Task item = The lines to copy from the data below are those that hold the string "round".

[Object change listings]
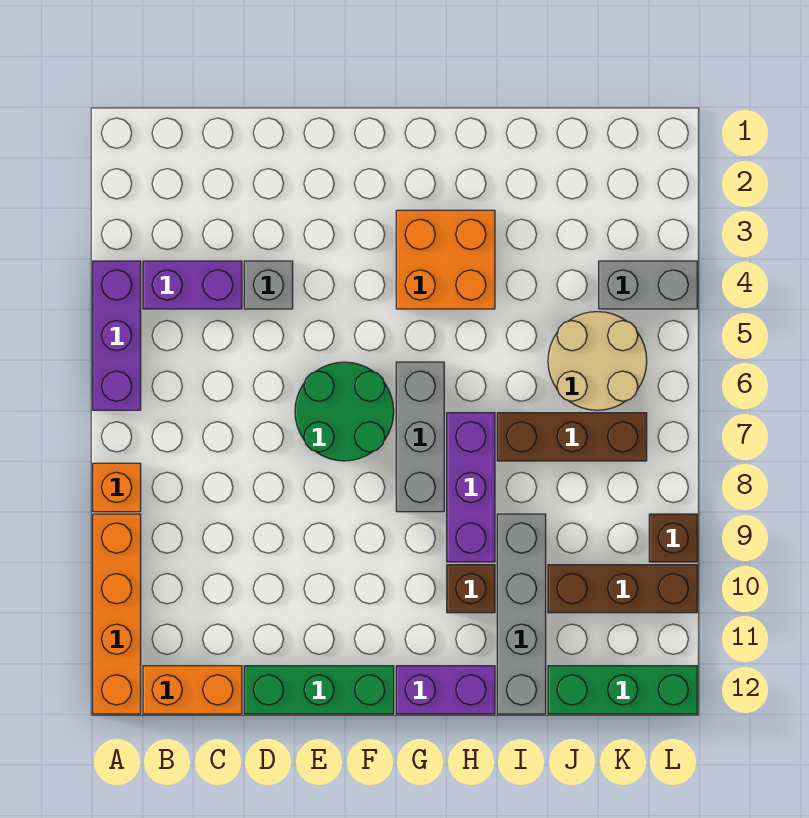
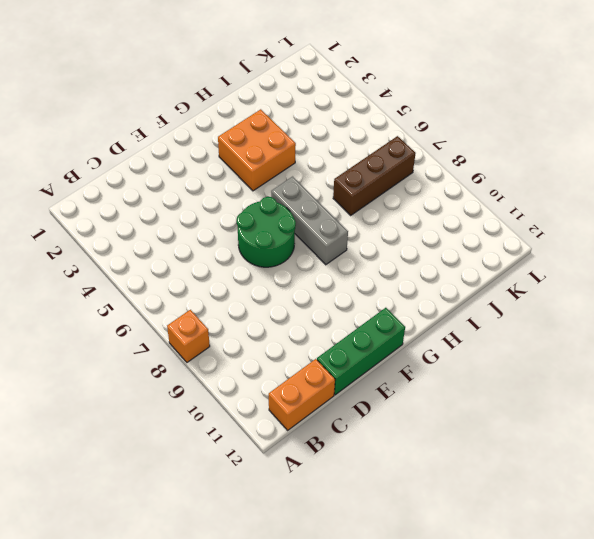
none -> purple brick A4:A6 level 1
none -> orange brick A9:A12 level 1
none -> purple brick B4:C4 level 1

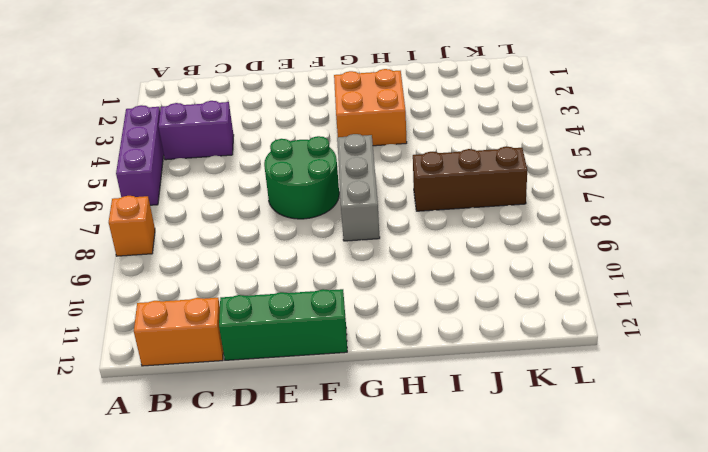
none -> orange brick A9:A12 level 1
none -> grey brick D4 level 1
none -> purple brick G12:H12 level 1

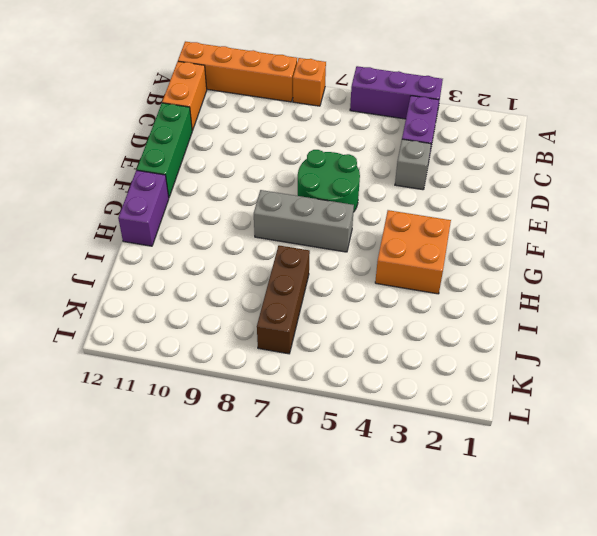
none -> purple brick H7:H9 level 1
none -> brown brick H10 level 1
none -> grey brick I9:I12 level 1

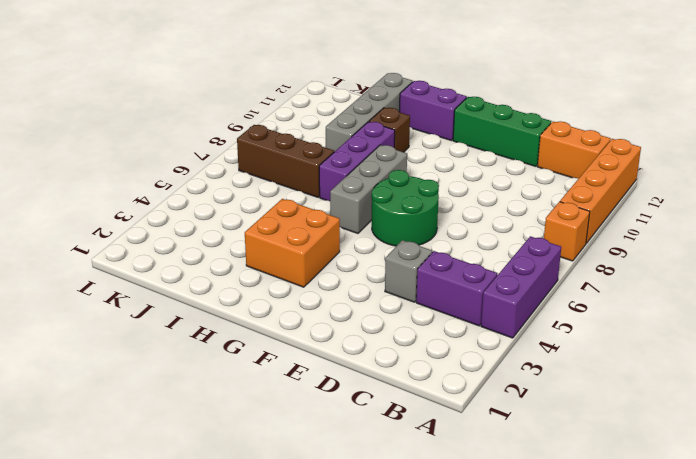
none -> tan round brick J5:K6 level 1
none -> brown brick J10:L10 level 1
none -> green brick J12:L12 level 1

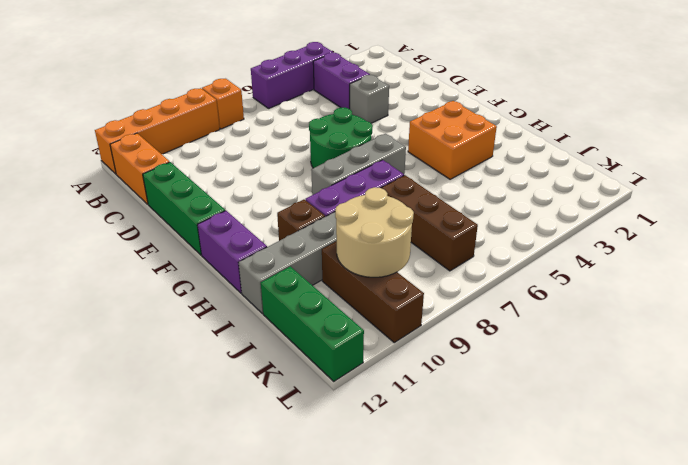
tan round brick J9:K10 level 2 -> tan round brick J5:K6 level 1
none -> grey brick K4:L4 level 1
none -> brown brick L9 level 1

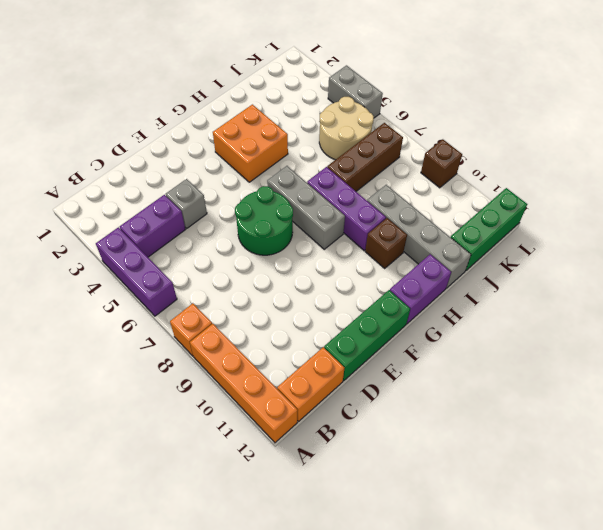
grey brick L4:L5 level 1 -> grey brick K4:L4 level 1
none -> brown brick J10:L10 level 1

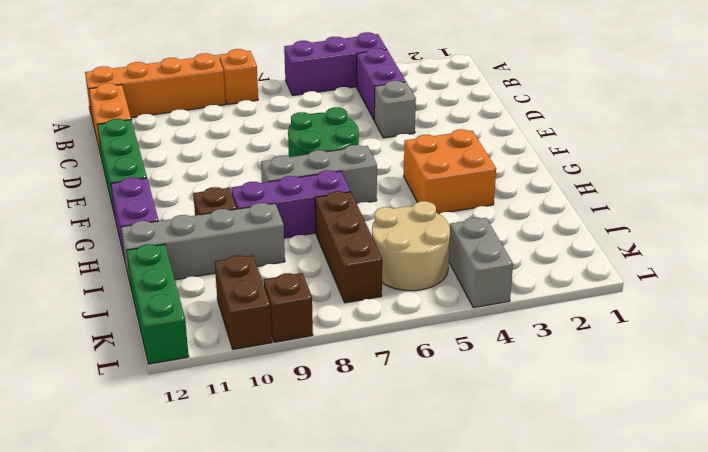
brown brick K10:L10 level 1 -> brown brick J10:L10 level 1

Result for this task =
none -> tan round brick J5:K6 level 1
tan round brick J9:K10 level 2 -> tan round brick J5:K6 level 1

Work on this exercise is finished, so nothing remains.